**What needs to be done**:
Return every line below exactly, leaving nothing out.
[Start of Attachment]
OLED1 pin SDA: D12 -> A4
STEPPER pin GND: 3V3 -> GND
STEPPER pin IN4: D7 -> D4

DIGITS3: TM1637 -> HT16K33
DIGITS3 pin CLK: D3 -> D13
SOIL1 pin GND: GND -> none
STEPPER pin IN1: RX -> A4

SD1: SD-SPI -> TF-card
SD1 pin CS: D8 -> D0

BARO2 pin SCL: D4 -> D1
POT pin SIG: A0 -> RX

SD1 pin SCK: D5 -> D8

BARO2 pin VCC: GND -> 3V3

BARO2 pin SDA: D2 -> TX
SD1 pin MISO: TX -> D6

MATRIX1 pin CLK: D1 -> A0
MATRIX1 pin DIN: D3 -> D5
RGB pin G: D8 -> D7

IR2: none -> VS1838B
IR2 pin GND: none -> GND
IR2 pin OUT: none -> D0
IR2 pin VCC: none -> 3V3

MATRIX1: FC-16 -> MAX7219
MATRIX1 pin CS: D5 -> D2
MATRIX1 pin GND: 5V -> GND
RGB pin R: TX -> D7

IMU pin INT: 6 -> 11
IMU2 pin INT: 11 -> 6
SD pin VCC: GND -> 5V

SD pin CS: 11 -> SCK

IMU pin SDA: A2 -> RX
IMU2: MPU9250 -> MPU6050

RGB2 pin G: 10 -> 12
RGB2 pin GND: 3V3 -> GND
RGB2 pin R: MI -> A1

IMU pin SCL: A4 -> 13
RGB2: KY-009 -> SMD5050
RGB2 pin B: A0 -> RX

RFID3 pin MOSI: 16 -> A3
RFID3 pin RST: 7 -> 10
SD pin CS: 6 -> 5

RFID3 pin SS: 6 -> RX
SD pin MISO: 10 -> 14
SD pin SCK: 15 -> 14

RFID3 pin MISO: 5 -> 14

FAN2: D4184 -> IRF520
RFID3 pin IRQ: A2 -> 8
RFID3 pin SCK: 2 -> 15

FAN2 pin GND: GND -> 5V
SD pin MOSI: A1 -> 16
[End of Attachment]
**Task output**:
OLED1 pin SDA: D12 -> A4
STEPPER pin GND: 3V3 -> GND
STEPPER pin IN4: D7 -> D4

DIGITS3: TM1637 -> HT16K33
DIGITS3 pin CLK: D3 -> D13
SOIL1 pin GND: GND -> none
STEPPER pin IN1: RX -> A4

SD1: SD-SPI -> TF-card
SD1 pin CS: D8 -> D0

BARO2 pin SCL: D4 -> D1
POT pin SIG: A0 -> RX

SD1 pin SCK: D5 -> D8

BARO2 pin VCC: GND -> 3V3

BARO2 pin SDA: D2 -> TX
SD1 pin MISO: TX -> D6

MATRIX1 pin CLK: D1 -> A0
MATRIX1 pin DIN: D3 -> D5
RGB pin G: D8 -> D7

IR2: none -> VS1838B
IR2 pin GND: none -> GND
IR2 pin OUT: none -> D0
IR2 pin VCC: none -> 3V3

MATRIX1: FC-16 -> MAX7219
MATRIX1 pin CS: D5 -> D2
MATRIX1 pin GND: 5V -> GND
RGB pin R: TX -> D7

IMU pin INT: 6 -> 11
IMU2 pin INT: 11 -> 6
SD pin VCC: GND -> 5V

SD pin CS: 11 -> SCK

IMU pin SDA: A2 -> RX
IMU2: MPU9250 -> MPU6050

RGB2 pin G: 10 -> 12
RGB2 pin GND: 3V3 -> GND
RGB2 pin R: MI -> A1

IMU pin SCL: A4 -> 13
RGB2: KY-009 -> SMD5050
RGB2 pin B: A0 -> RX

RFID3 pin MOSI: 16 -> A3
RFID3 pin RST: 7 -> 10
SD pin CS: 6 -> 5

RFID3 pin SS: 6 -> RX
SD pin MISO: 10 -> 14
SD pin SCK: 15 -> 14

RFID3 pin MISO: 5 -> 14

FAN2: D4184 -> IRF520
RFID3 pin IRQ: A2 -> 8
RFID3 pin SCK: 2 -> 15

FAN2 pin GND: GND -> 5V
SD pin MOSI: A1 -> 16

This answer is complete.